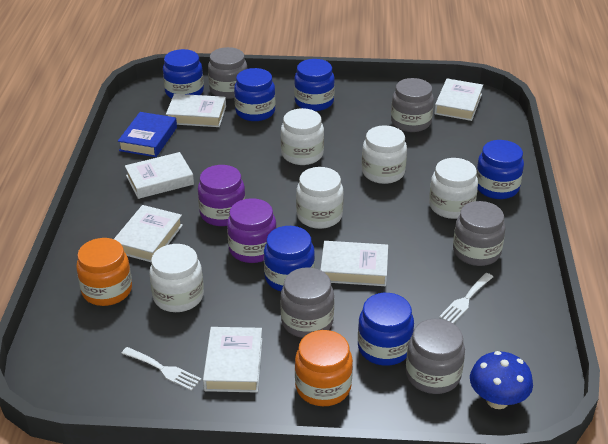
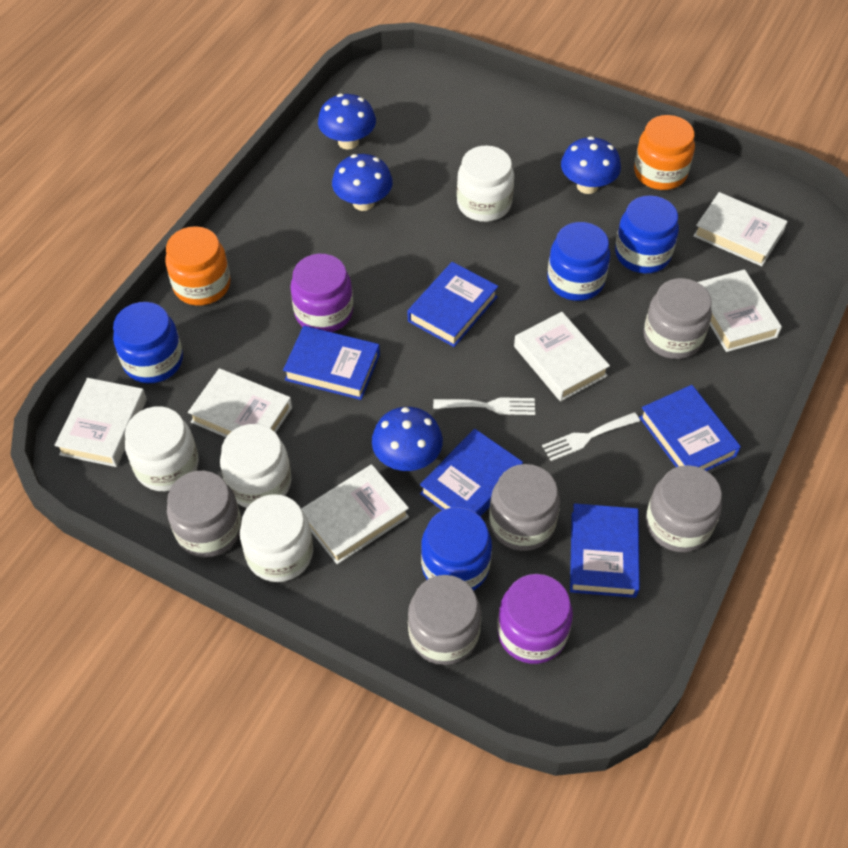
blue book: 1 -> 5
blue jar: 6 -> 4
blue mushroom: 1 -> 4
white jar: 5 -> 4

* [What is expected] Every line above should be reproduced exactly, please, with no pictures included.

* [The answer]
blue book: 1 -> 5
blue jar: 6 -> 4
blue mushroom: 1 -> 4
white jar: 5 -> 4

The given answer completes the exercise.